# RECORDED INFORMATION
+ + + + + + +

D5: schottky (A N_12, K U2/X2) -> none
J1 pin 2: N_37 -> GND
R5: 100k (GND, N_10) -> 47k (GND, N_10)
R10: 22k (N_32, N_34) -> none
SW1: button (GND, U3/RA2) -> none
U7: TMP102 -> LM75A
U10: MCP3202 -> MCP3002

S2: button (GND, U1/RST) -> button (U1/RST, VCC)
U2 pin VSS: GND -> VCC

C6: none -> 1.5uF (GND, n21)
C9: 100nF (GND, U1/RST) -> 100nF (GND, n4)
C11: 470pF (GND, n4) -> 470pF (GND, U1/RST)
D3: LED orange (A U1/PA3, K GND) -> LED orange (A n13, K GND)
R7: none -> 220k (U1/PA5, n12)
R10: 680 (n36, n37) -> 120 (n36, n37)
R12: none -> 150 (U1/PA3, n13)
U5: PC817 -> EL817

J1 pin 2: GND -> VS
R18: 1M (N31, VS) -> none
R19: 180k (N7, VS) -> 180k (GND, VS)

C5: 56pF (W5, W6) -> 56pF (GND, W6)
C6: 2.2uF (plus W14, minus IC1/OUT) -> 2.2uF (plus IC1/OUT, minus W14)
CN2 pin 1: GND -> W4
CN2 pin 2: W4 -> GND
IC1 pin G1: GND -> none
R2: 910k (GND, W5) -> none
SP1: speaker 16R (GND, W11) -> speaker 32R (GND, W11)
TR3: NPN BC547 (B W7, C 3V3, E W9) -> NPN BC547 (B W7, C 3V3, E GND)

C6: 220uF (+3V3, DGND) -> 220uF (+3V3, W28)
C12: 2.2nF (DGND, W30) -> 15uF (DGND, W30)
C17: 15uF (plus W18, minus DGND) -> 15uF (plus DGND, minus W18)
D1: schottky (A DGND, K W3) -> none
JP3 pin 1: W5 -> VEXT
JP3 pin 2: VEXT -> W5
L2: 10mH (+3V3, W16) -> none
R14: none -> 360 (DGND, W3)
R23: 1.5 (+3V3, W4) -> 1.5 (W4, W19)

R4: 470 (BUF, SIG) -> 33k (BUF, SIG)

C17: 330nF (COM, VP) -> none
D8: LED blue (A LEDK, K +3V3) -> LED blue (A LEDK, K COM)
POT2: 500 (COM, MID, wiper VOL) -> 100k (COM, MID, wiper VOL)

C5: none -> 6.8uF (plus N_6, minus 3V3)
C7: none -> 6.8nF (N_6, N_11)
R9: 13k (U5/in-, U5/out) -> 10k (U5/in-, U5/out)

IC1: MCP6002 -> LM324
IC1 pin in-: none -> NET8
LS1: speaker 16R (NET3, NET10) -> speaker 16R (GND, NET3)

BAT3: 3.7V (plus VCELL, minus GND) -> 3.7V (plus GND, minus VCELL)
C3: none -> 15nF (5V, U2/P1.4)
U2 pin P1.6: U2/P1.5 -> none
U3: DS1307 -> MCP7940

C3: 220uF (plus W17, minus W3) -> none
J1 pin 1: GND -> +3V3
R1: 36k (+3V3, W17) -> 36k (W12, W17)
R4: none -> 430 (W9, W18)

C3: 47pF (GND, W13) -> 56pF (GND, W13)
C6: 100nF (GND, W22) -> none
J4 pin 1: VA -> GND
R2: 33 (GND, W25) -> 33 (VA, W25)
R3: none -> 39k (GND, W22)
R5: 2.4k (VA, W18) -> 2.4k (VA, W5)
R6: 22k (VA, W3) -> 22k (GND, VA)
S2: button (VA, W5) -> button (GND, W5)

+ + + + + + +

# THE PROBLEM
When the line with "BAT3: 3.7V (plus" is reached in the data above, start copying there, and copy each line exactly until the line with "C6: 100nF (GND, W22) -> none" has been copied; copy nothing else.

# SOLUTION
BAT3: 3.7V (plus VCELL, minus GND) -> 3.7V (plus GND, minus VCELL)
C3: none -> 15nF (5V, U2/P1.4)
U2 pin P1.6: U2/P1.5 -> none
U3: DS1307 -> MCP7940

C3: 220uF (plus W17, minus W3) -> none
J1 pin 1: GND -> +3V3
R1: 36k (+3V3, W17) -> 36k (W12, W17)
R4: none -> 430 (W9, W18)

C3: 47pF (GND, W13) -> 56pF (GND, W13)
C6: 100nF (GND, W22) -> none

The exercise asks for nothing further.